WORK REQUIRED -> Copy out every line of the data below word for word, leaving out the pictures.

ROWS ->
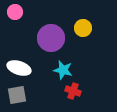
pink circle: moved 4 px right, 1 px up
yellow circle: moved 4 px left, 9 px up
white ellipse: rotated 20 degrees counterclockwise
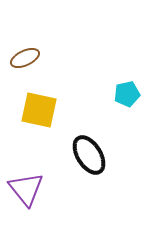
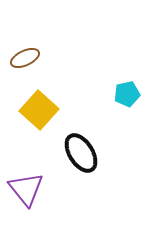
yellow square: rotated 30 degrees clockwise
black ellipse: moved 8 px left, 2 px up
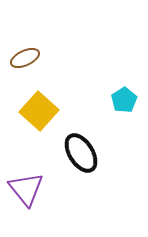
cyan pentagon: moved 3 px left, 6 px down; rotated 20 degrees counterclockwise
yellow square: moved 1 px down
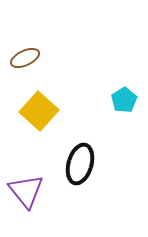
black ellipse: moved 1 px left, 11 px down; rotated 48 degrees clockwise
purple triangle: moved 2 px down
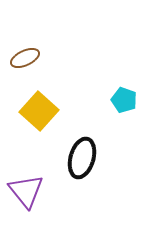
cyan pentagon: rotated 20 degrees counterclockwise
black ellipse: moved 2 px right, 6 px up
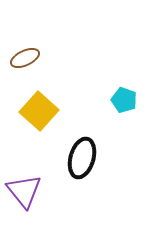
purple triangle: moved 2 px left
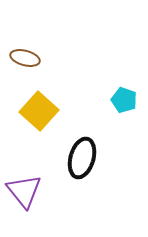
brown ellipse: rotated 40 degrees clockwise
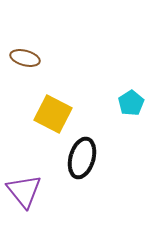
cyan pentagon: moved 7 px right, 3 px down; rotated 20 degrees clockwise
yellow square: moved 14 px right, 3 px down; rotated 15 degrees counterclockwise
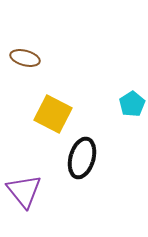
cyan pentagon: moved 1 px right, 1 px down
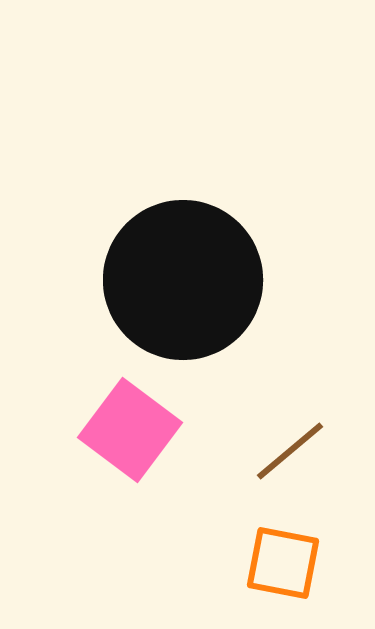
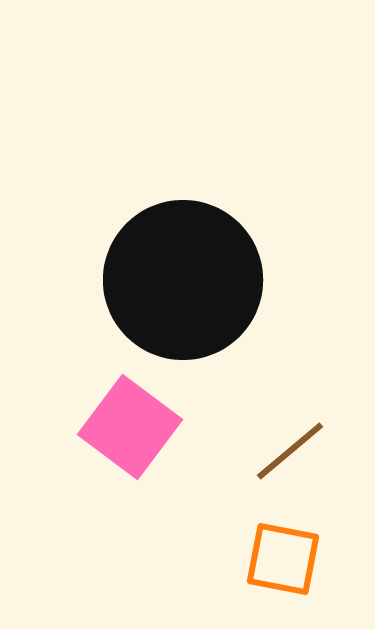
pink square: moved 3 px up
orange square: moved 4 px up
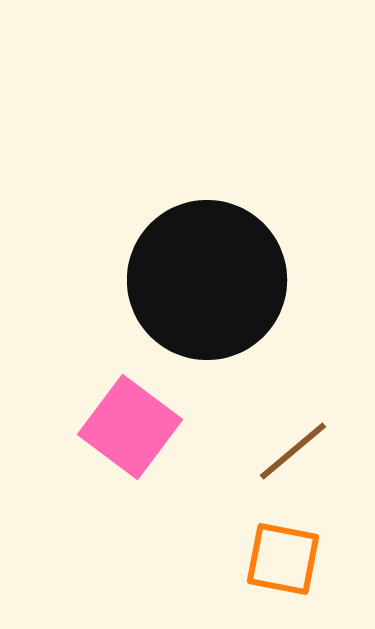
black circle: moved 24 px right
brown line: moved 3 px right
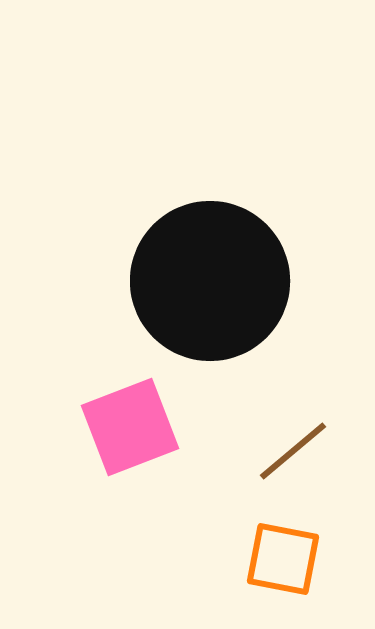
black circle: moved 3 px right, 1 px down
pink square: rotated 32 degrees clockwise
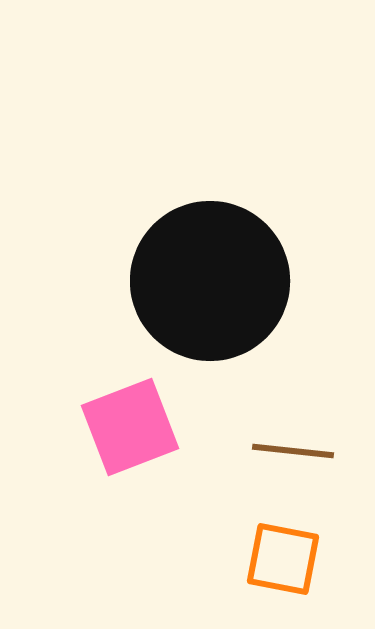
brown line: rotated 46 degrees clockwise
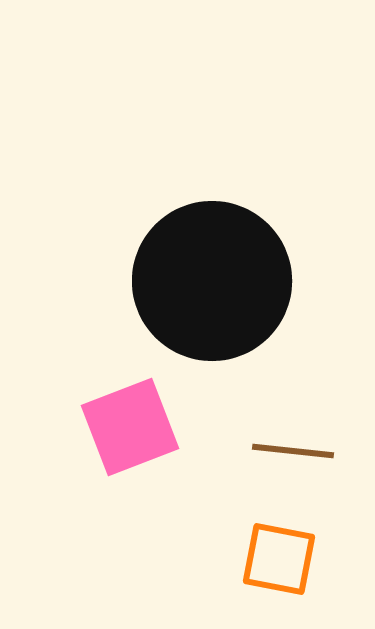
black circle: moved 2 px right
orange square: moved 4 px left
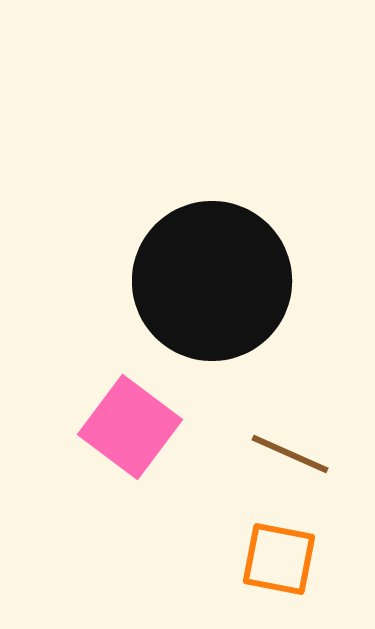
pink square: rotated 32 degrees counterclockwise
brown line: moved 3 px left, 3 px down; rotated 18 degrees clockwise
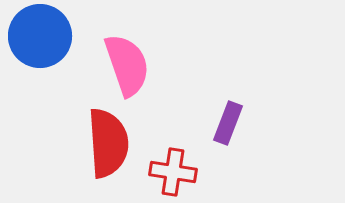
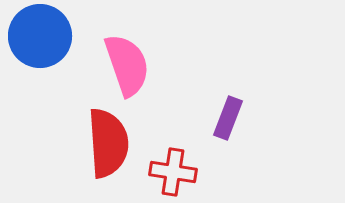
purple rectangle: moved 5 px up
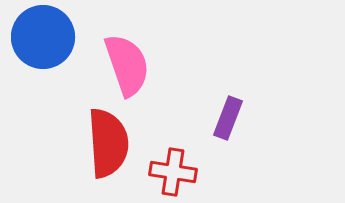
blue circle: moved 3 px right, 1 px down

TASK SOLUTION ->
pink circle: moved 4 px right, 1 px up
yellow circle: moved 4 px left, 9 px up
white ellipse: rotated 20 degrees counterclockwise
yellow square: rotated 30 degrees clockwise
black ellipse: moved 8 px left, 2 px up
cyan pentagon: moved 3 px left, 6 px down; rotated 20 degrees counterclockwise
yellow square: moved 1 px down
black ellipse: moved 1 px left, 11 px down; rotated 48 degrees clockwise
purple triangle: moved 2 px down
cyan pentagon: rotated 20 degrees counterclockwise
black ellipse: moved 2 px right, 6 px up
purple triangle: moved 2 px left
brown ellipse: rotated 40 degrees clockwise
cyan pentagon: moved 7 px right, 3 px down; rotated 20 degrees clockwise
yellow square: moved 14 px right, 3 px down; rotated 15 degrees counterclockwise
cyan pentagon: moved 1 px right, 1 px down
pink square: moved 3 px up
orange square: moved 4 px up
black circle: moved 24 px right
brown line: moved 3 px right
black circle: moved 3 px right, 1 px down
pink square: rotated 32 degrees clockwise
brown line: rotated 46 degrees clockwise
black circle: moved 2 px right
orange square: moved 4 px left
pink square: rotated 32 degrees counterclockwise
brown line: moved 3 px left, 3 px down; rotated 18 degrees clockwise
purple rectangle: moved 5 px up
blue circle: moved 3 px right, 1 px down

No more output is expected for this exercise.